**Work instruction**
After finding the line containing "D3: schottky BAT54" below, please output that line and each following one through the line containing "R19: 20k (0V, N10) -> none", exactly as written.

**Records shown**
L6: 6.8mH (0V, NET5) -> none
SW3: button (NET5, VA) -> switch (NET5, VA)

...

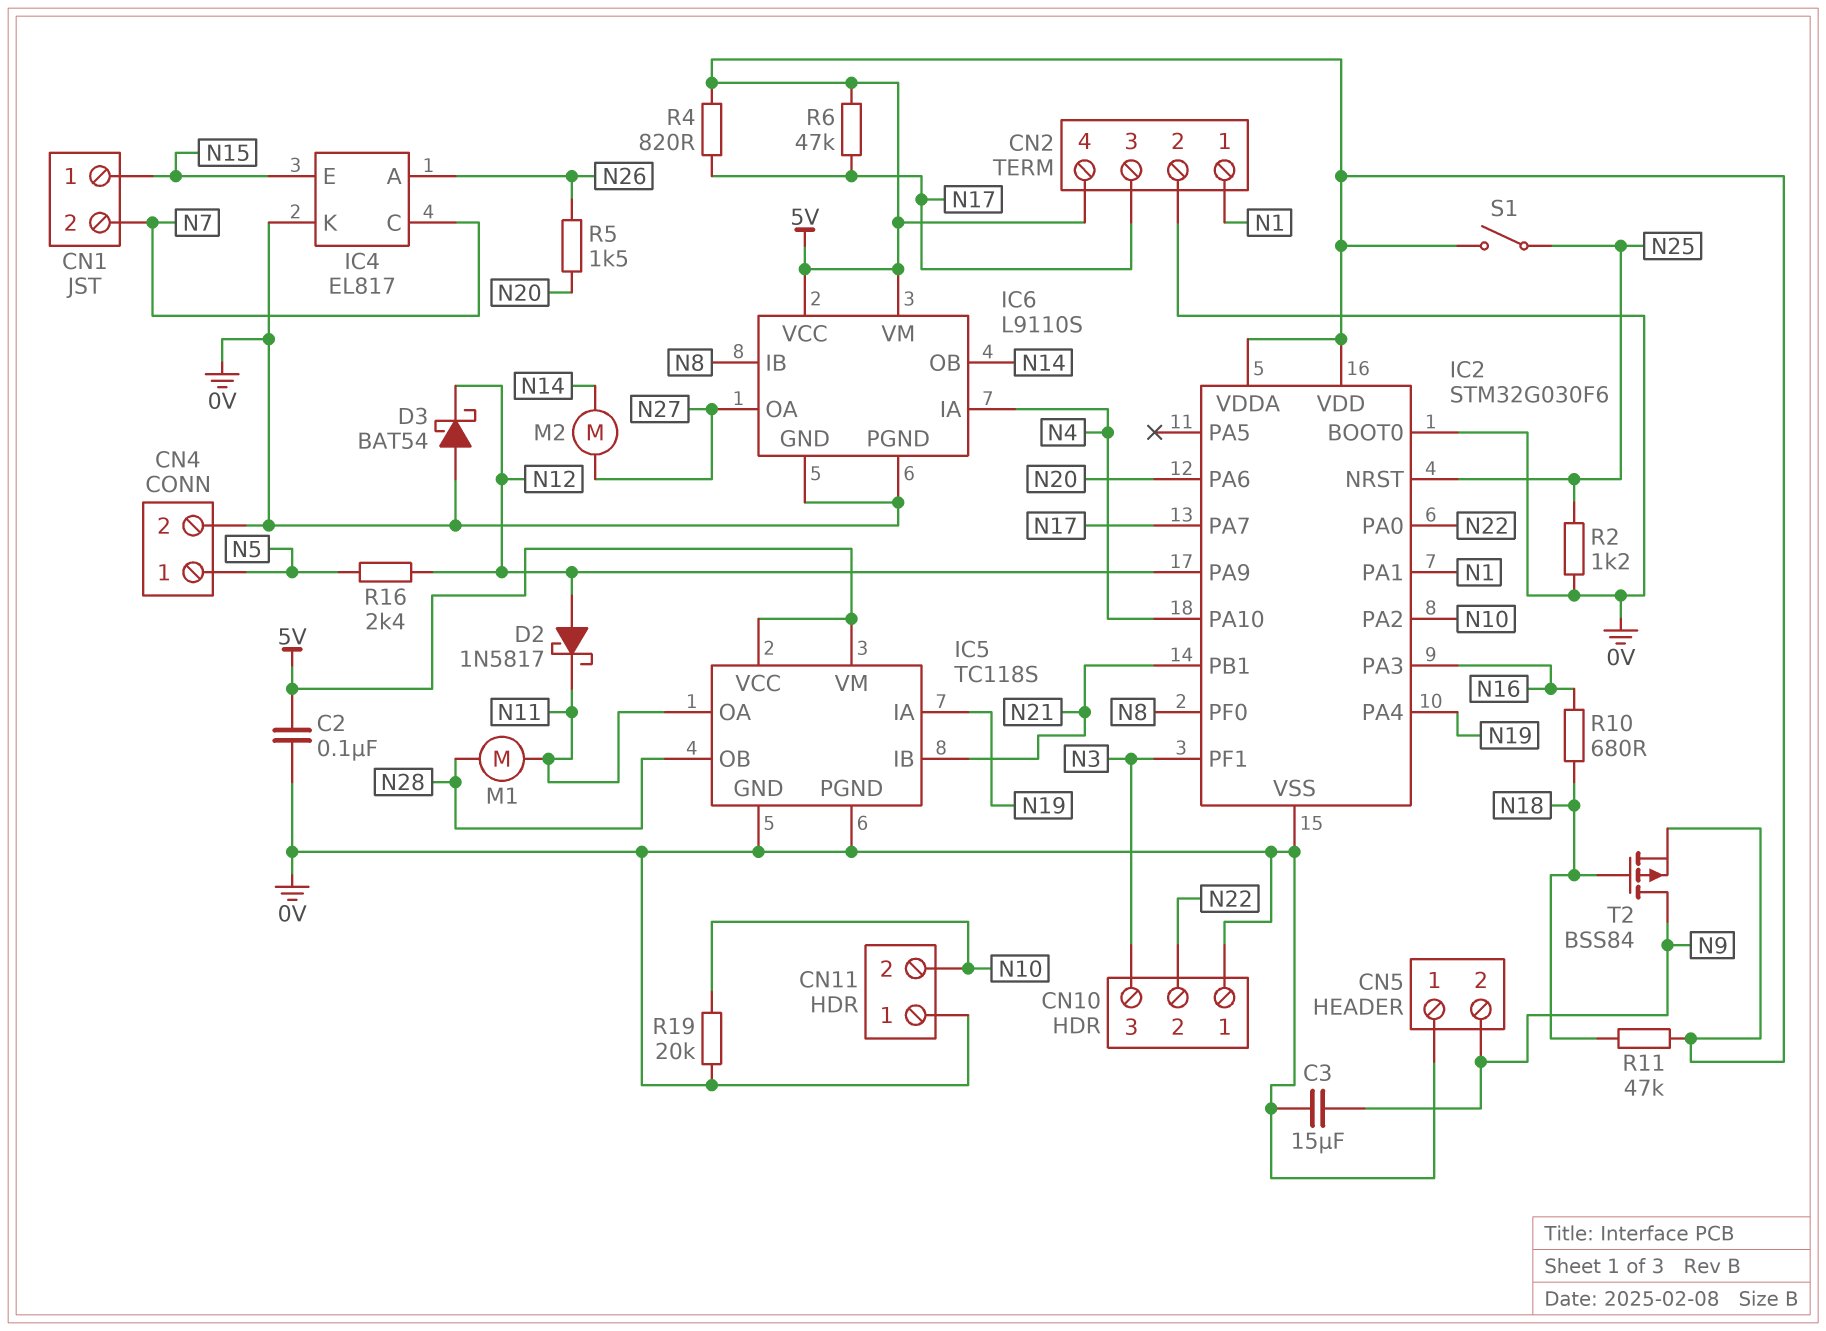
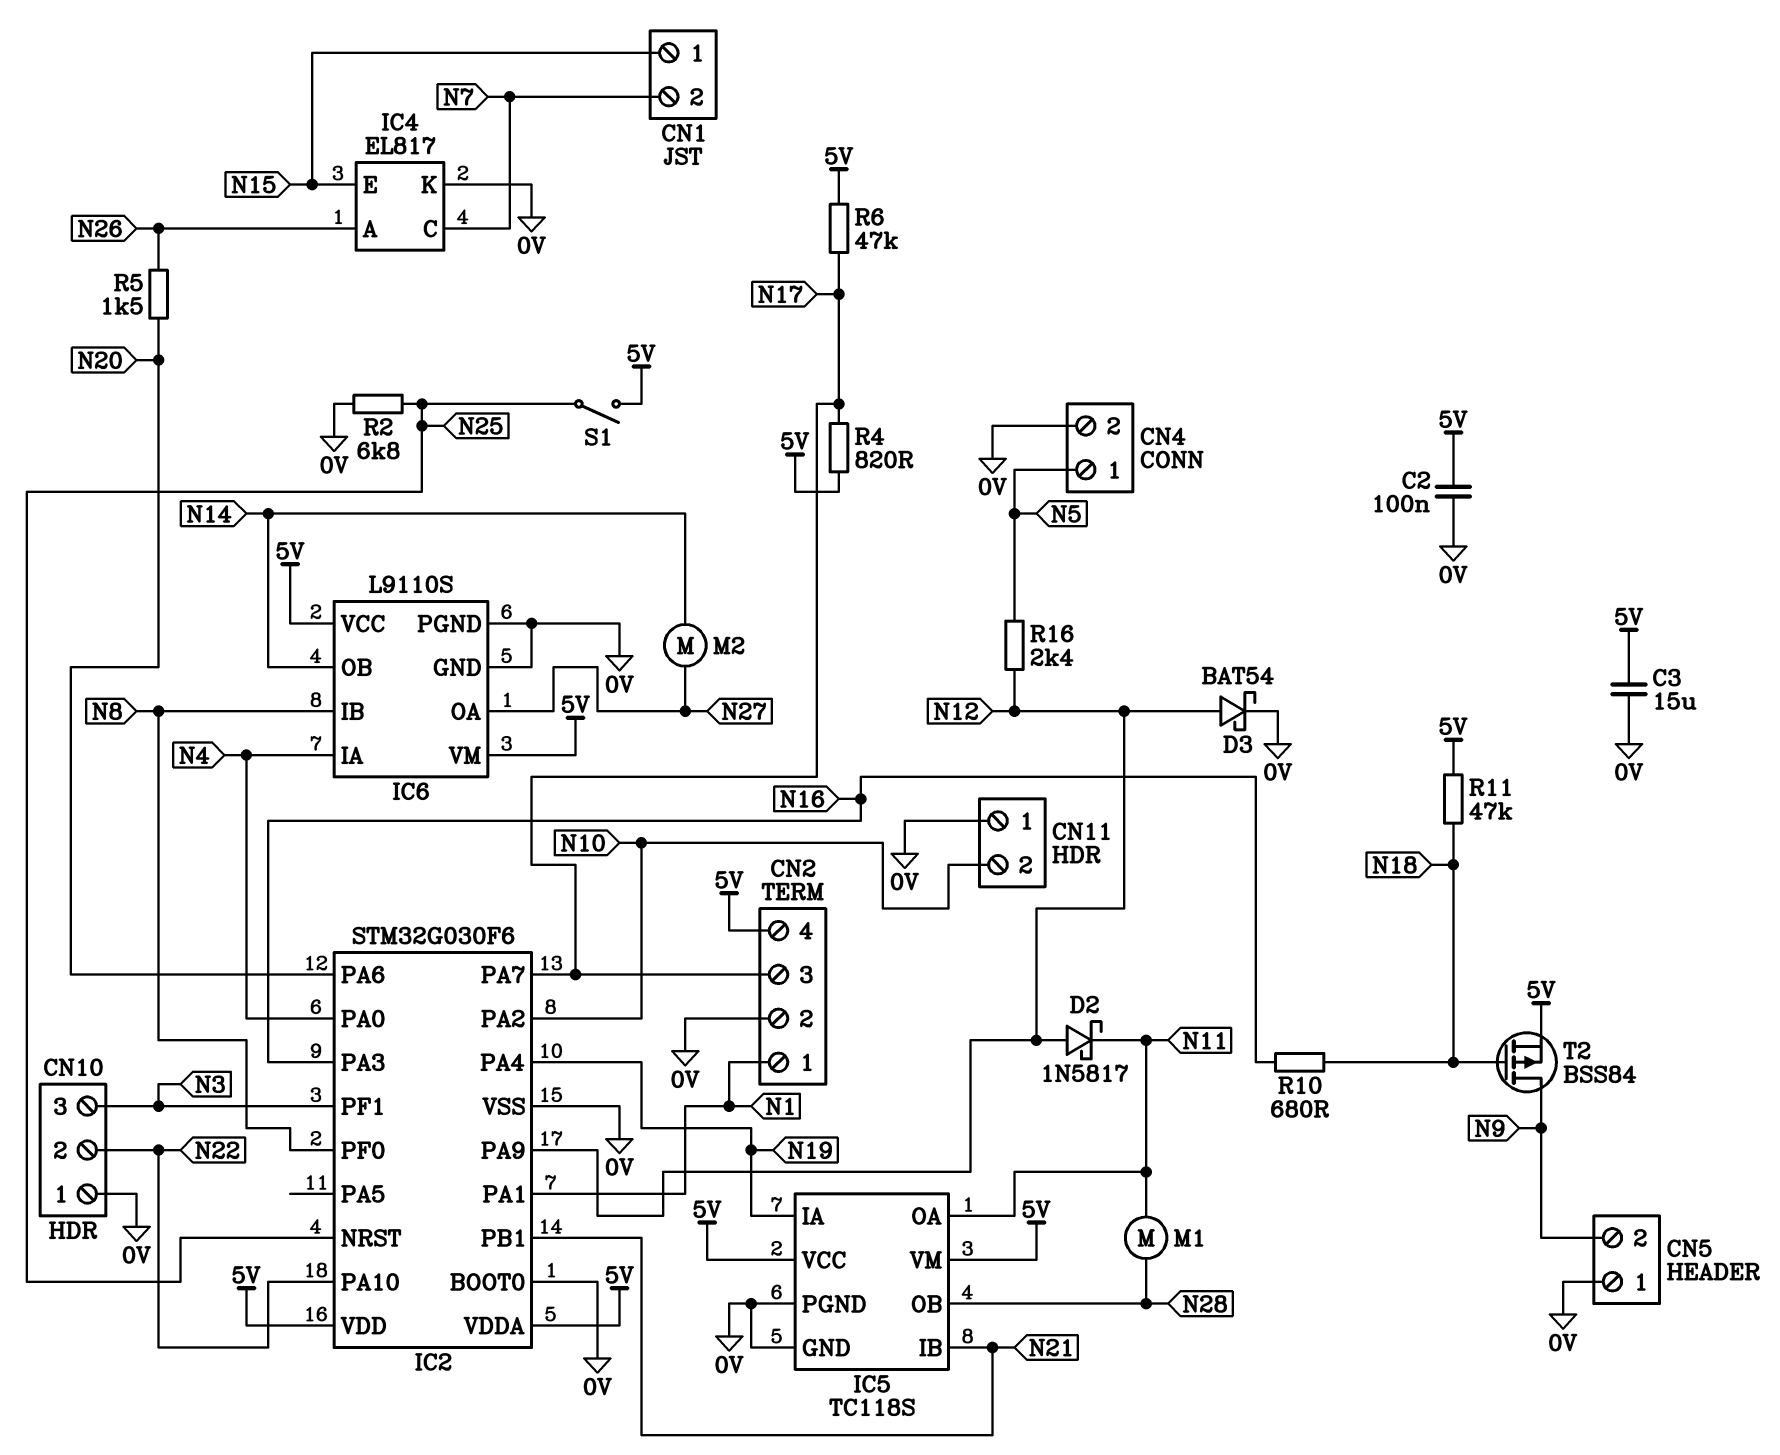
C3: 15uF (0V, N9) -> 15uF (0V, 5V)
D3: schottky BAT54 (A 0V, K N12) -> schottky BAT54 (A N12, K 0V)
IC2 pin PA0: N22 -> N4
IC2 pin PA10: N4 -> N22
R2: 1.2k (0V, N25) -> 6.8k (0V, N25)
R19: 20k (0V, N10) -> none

**Response to this task**
D3: schottky BAT54 (A 0V, K N12) -> schottky BAT54 (A N12, K 0V)
IC2 pin PA0: N22 -> N4
IC2 pin PA10: N4 -> N22
R2: 1.2k (0V, N25) -> 6.8k (0V, N25)
R19: 20k (0V, N10) -> none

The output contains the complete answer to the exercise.